### Task
Without the pictures, repeat all of the data exactly as it appears below.

### Scene edit records
* * * * * * *

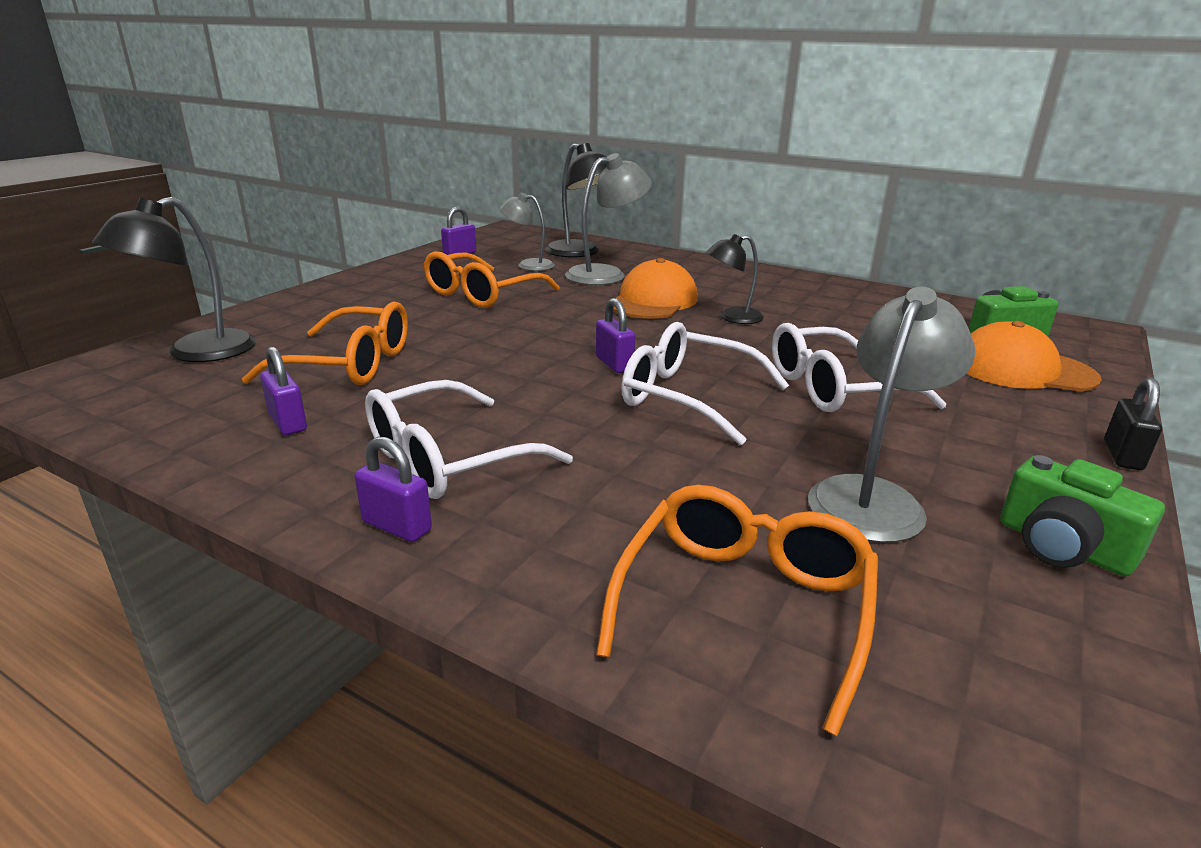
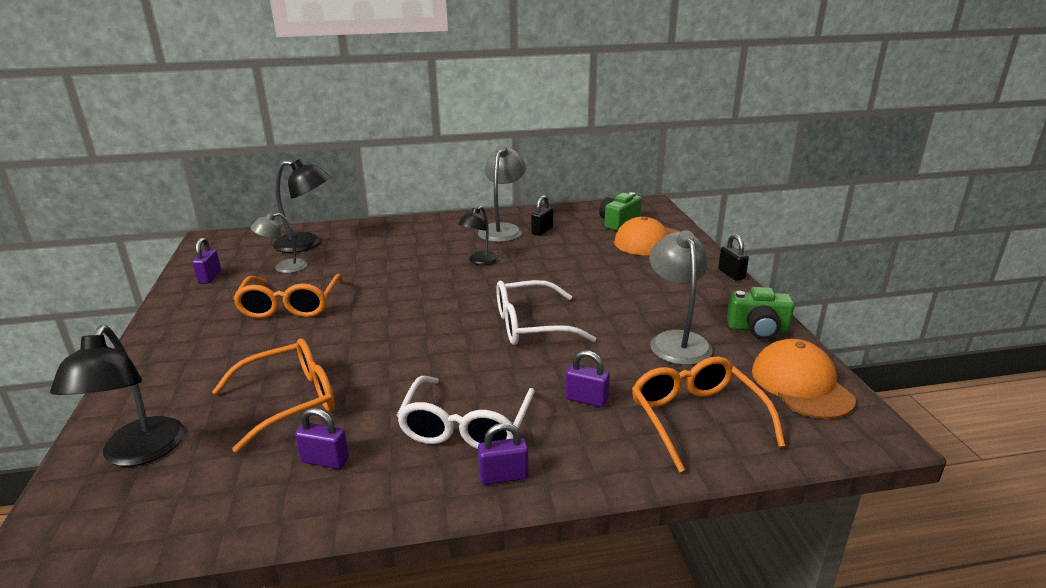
camera: 40 degrees left, 0 degrees up
(606, 274) = (354, 256): grey lamp -> grey lamp (502, 229)
(614, 364) = (462, 322): purple padlock -> purple padlock (586, 399)
(653, 301) = (417, 267): orange cap -> orange cap (801, 384)
(836, 388) = (590, 287): white glasses -> none
(865, 312) = (542, 231): none -> black padlock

* * * * * * *

### Response below
camera: 40 degrees left, 0 degrees up
(606, 274) = (354, 256): grey lamp -> grey lamp (502, 229)
(614, 364) = (462, 322): purple padlock -> purple padlock (586, 399)
(653, 301) = (417, 267): orange cap -> orange cap (801, 384)
(836, 388) = (590, 287): white glasses -> none
(865, 312) = (542, 231): none -> black padlock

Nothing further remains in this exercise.